Task prompt: Give again the lines from the line with "R2: 15k (SENSE, VCC) -> 15k (GND, SENSE)" to the last line of the records, exactly and in full. Do not carry over any pictures.

──────── Dataset records

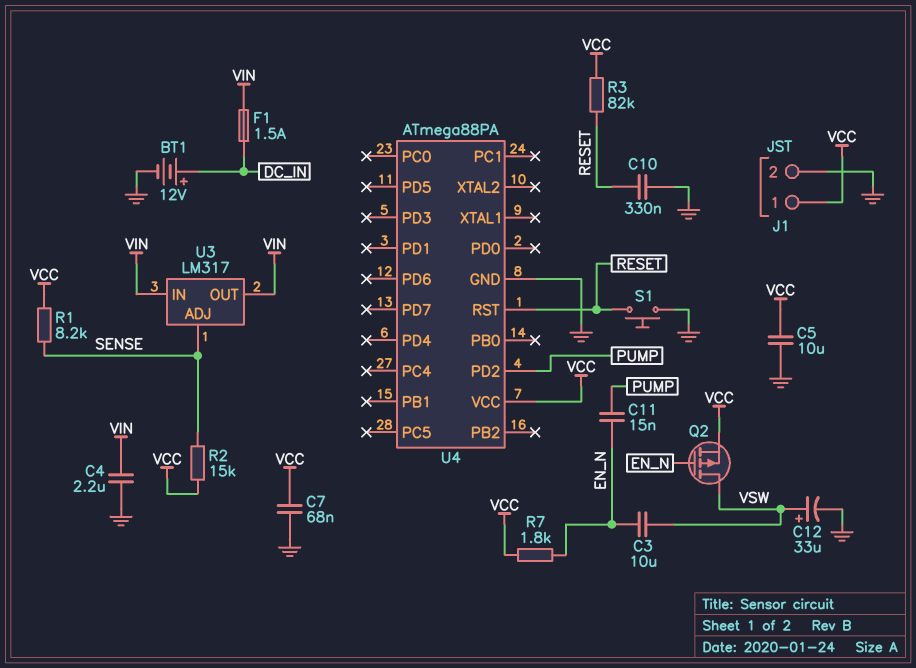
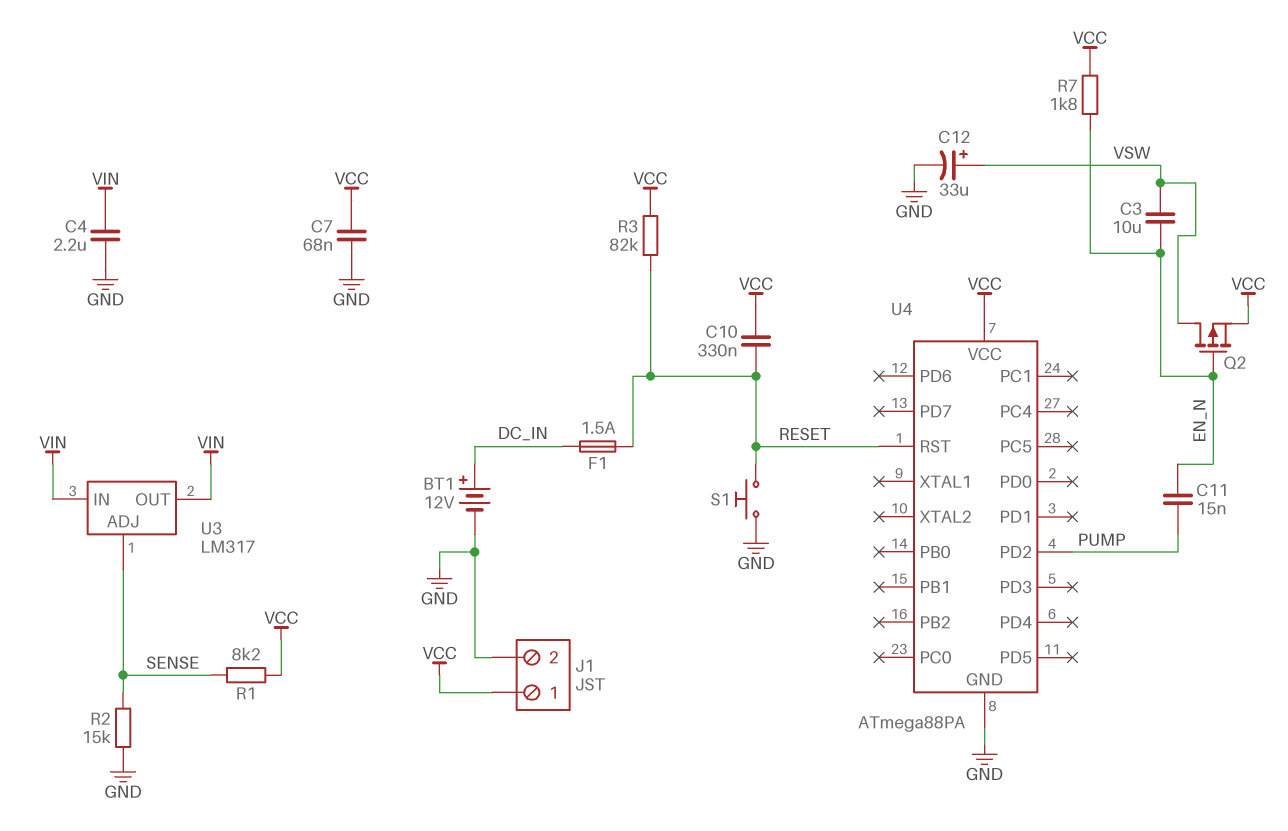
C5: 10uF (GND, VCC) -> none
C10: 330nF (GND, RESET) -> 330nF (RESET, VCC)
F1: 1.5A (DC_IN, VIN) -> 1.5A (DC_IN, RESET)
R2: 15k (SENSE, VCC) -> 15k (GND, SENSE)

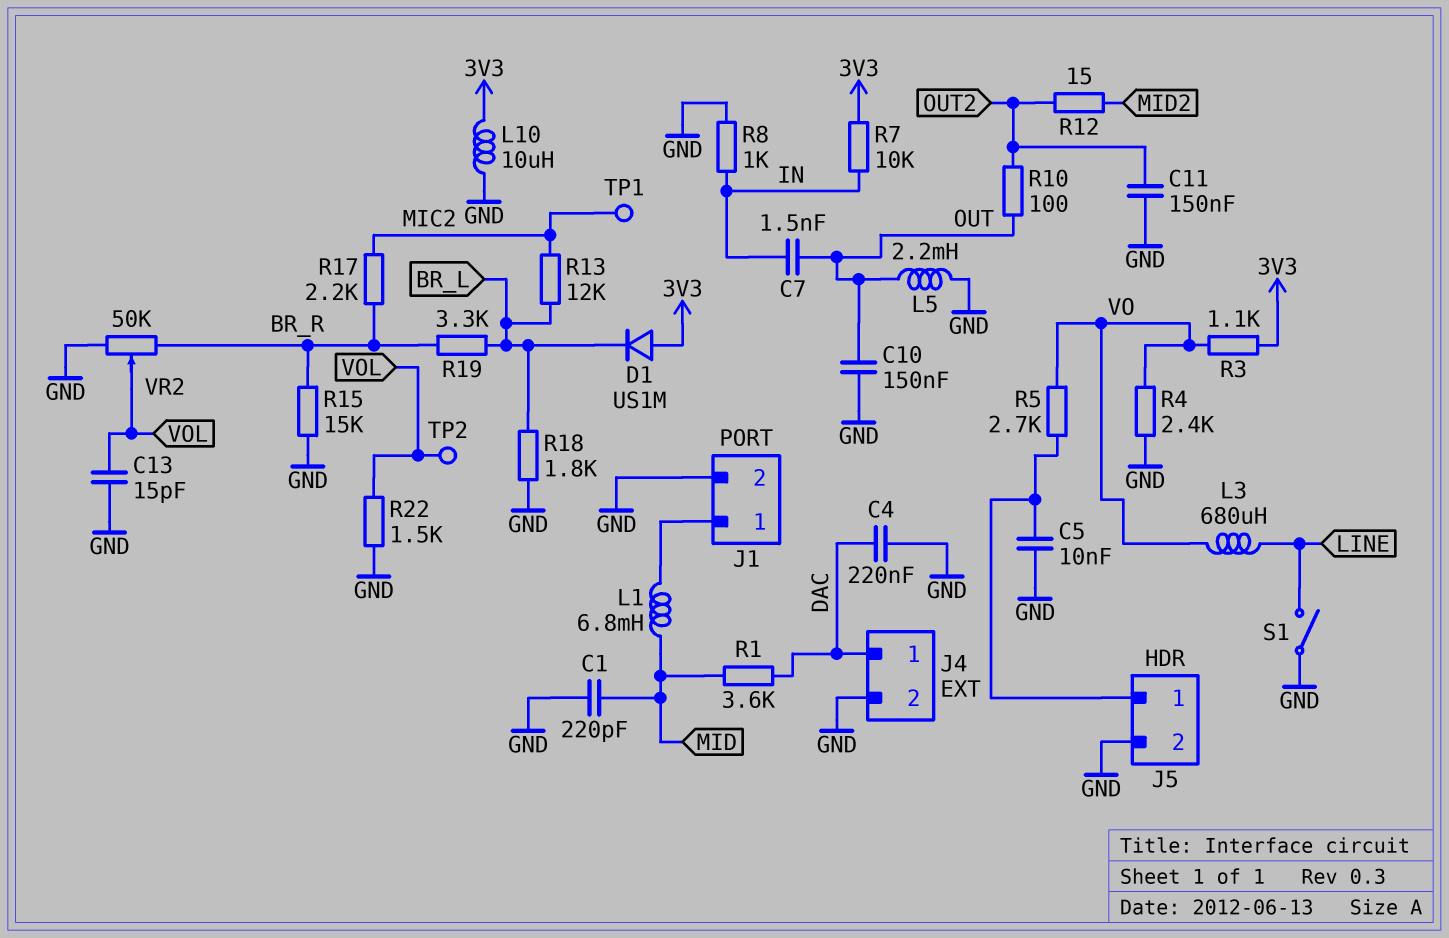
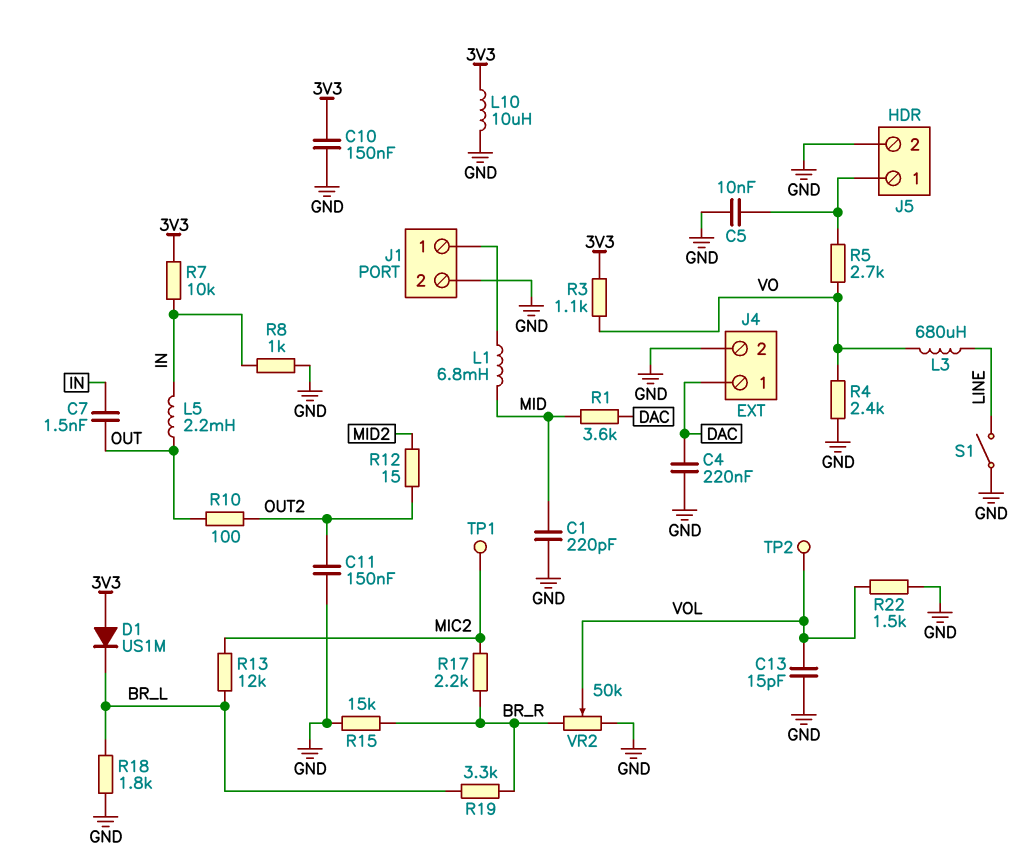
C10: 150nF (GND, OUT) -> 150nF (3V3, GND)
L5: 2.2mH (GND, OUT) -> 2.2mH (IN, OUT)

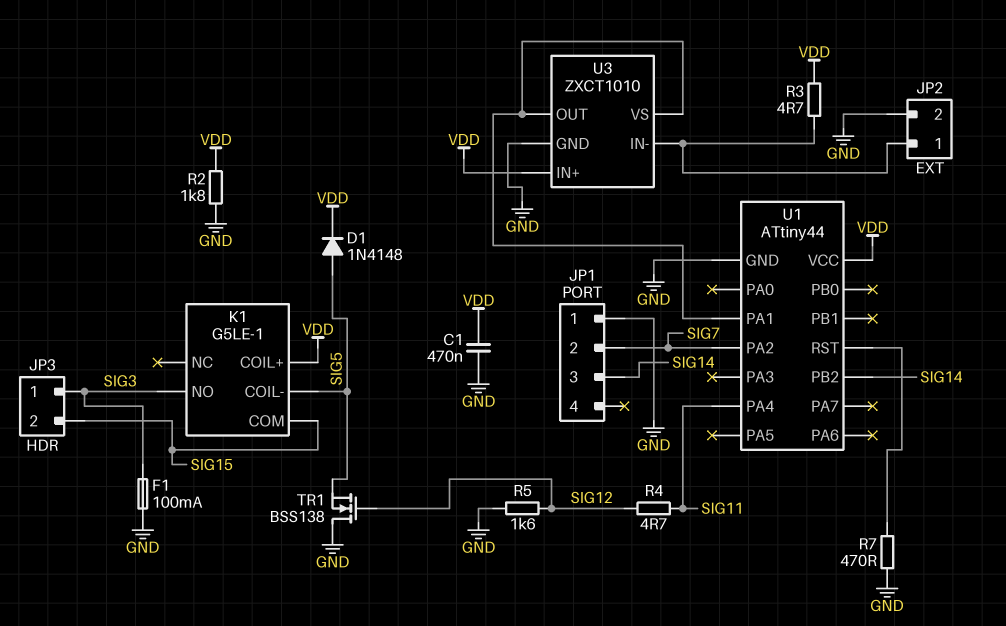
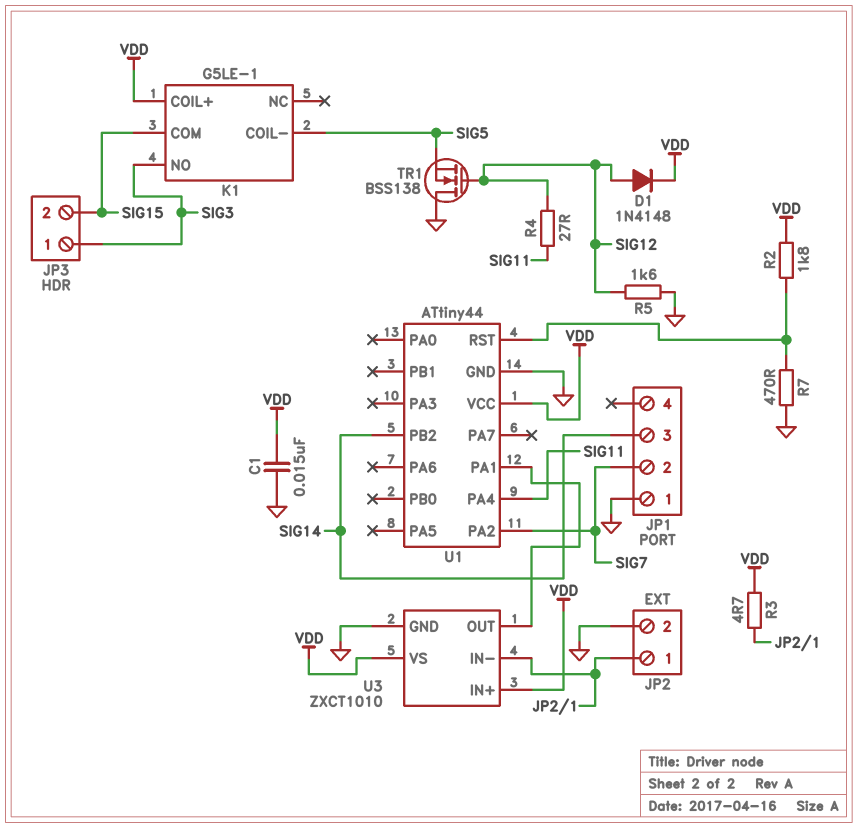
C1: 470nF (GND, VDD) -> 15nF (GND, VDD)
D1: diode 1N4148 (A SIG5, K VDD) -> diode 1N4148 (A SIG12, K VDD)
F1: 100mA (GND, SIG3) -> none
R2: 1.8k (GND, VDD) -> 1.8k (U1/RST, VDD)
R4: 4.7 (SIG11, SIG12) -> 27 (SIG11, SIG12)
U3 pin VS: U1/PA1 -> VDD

────────────────

Task response:
R2: 15k (SENSE, VCC) -> 15k (GND, SENSE)

C10: 150nF (GND, OUT) -> 150nF (3V3, GND)
L5: 2.2mH (GND, OUT) -> 2.2mH (IN, OUT)

C1: 470nF (GND, VDD) -> 15nF (GND, VDD)
D1: diode 1N4148 (A SIG5, K VDD) -> diode 1N4148 (A SIG12, K VDD)
F1: 100mA (GND, SIG3) -> none
R2: 1.8k (GND, VDD) -> 1.8k (U1/RST, VDD)
R4: 4.7 (SIG11, SIG12) -> 27 (SIG11, SIG12)
U3 pin VS: U1/PA1 -> VDD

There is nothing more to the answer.